■ **Task objective**
Each line from the one that contains "pink square: moved" to the end of the material must be set down exactly, and no line before it.

■ **Data for processing**
=== Begin Enclosure ===
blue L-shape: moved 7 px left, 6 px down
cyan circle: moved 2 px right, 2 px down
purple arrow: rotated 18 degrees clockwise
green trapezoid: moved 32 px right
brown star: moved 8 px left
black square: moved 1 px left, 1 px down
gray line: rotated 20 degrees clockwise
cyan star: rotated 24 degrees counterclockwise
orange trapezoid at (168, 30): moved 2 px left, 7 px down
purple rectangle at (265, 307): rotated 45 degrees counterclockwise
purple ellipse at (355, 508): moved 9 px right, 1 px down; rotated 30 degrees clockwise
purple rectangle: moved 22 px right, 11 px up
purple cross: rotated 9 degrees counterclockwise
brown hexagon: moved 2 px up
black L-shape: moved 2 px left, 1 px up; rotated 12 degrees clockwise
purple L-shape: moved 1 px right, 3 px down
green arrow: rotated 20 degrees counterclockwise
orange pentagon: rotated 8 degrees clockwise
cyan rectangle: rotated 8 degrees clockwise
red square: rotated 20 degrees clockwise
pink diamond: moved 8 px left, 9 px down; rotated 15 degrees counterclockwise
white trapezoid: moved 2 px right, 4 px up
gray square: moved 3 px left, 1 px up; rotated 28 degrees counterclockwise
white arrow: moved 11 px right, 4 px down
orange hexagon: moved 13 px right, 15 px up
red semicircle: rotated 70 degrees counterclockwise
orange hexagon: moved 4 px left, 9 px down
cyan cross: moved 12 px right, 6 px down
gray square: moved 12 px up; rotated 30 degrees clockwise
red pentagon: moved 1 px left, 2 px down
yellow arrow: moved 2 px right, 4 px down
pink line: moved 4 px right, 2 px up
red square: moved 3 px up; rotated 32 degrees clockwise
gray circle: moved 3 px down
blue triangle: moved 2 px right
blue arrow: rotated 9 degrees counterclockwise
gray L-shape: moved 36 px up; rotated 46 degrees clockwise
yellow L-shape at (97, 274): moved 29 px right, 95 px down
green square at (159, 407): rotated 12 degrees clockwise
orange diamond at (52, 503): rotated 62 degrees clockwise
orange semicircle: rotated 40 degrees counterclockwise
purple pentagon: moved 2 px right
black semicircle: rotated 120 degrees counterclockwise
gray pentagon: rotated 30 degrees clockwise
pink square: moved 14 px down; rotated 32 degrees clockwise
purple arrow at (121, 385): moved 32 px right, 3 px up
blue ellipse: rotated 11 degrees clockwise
=== End Enclosure ===
■ **Answer to this problem**
pink square: moved 14 px down; rotated 32 degrees clockwise
purple arrow at (121, 385): moved 32 px right, 3 px up
blue ellipse: rotated 11 degrees clockwise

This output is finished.